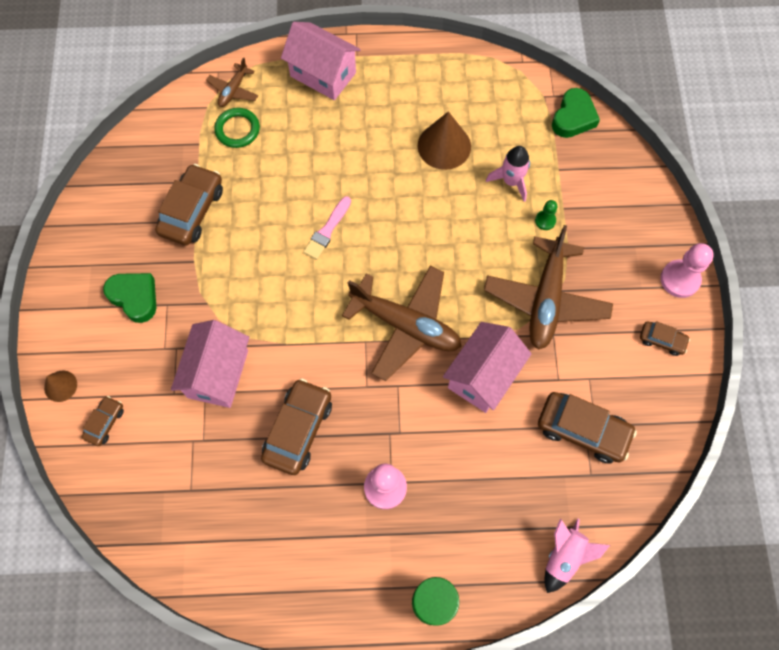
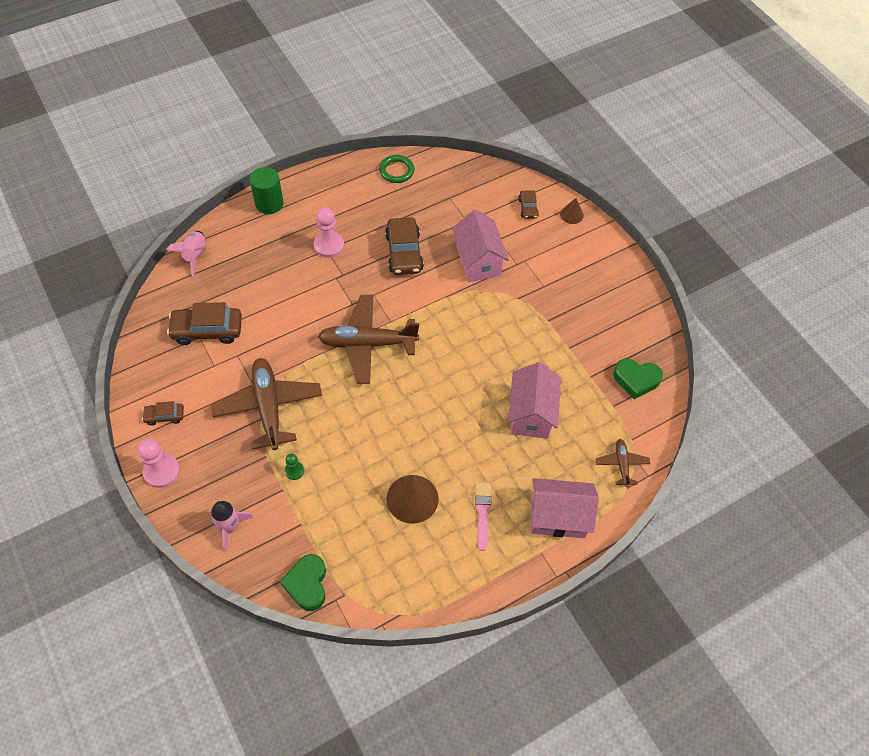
camera: 150 degrees right, 10 degrees down
(135, 297) = (569, 281): green heart -> green heart (636, 380)
(192, 211) = (576, 353): brown car -> none
(237, 130) = (592, 431): green ring -> green ring (396, 171)
(327, 230) = (466, 384): pink brush -> pink brush (482, 513)
(483, 376) = (294, 334): pink house -> pink house (531, 414)
(511, 181) = (338, 493): pink rocket -> pink rocket (230, 527)

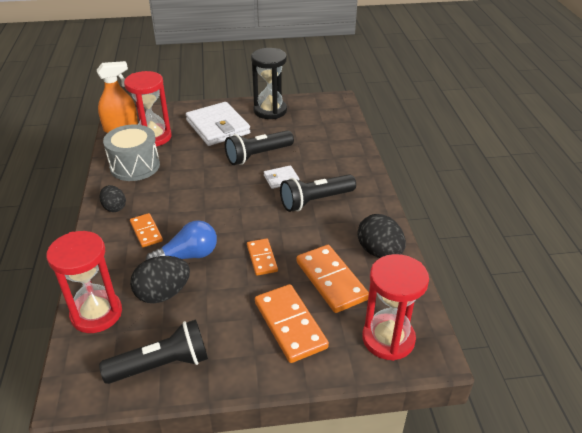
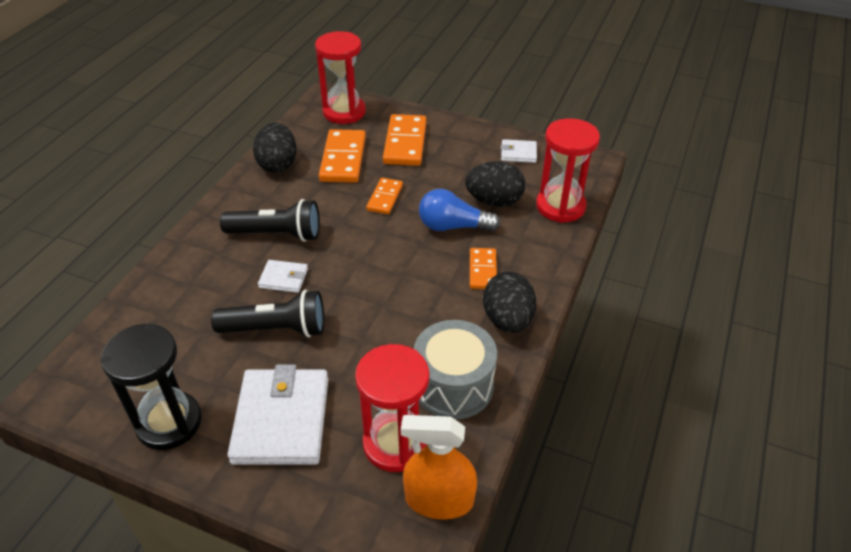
camera: 150 degrees left, 5 degrees up
(114, 207) = (507, 320): black egg -> black egg, size x1.57
(162, 364) = (518, 153): black flashlight -> white wallet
::::
▸ **PROBLEM DETAILS**:
Every line from the one containing "(135, 297) = (569, 281): green" through the last line of the records is to be reproduced exactly, with pictures left out and nothing else given.

▸ **FINISHED EXERCISE**:
(135, 297) = (569, 281): green heart -> green heart (636, 380)
(192, 211) = (576, 353): brown car -> none
(237, 130) = (592, 431): green ring -> green ring (396, 171)
(327, 230) = (466, 384): pink brush -> pink brush (482, 513)
(483, 376) = (294, 334): pink house -> pink house (531, 414)
(511, 181) = (338, 493): pink rocket -> pink rocket (230, 527)

camera: 150 degrees left, 5 degrees up
(114, 207) = (507, 320): black egg -> black egg, size x1.57
(162, 364) = (518, 153): black flashlight -> white wallet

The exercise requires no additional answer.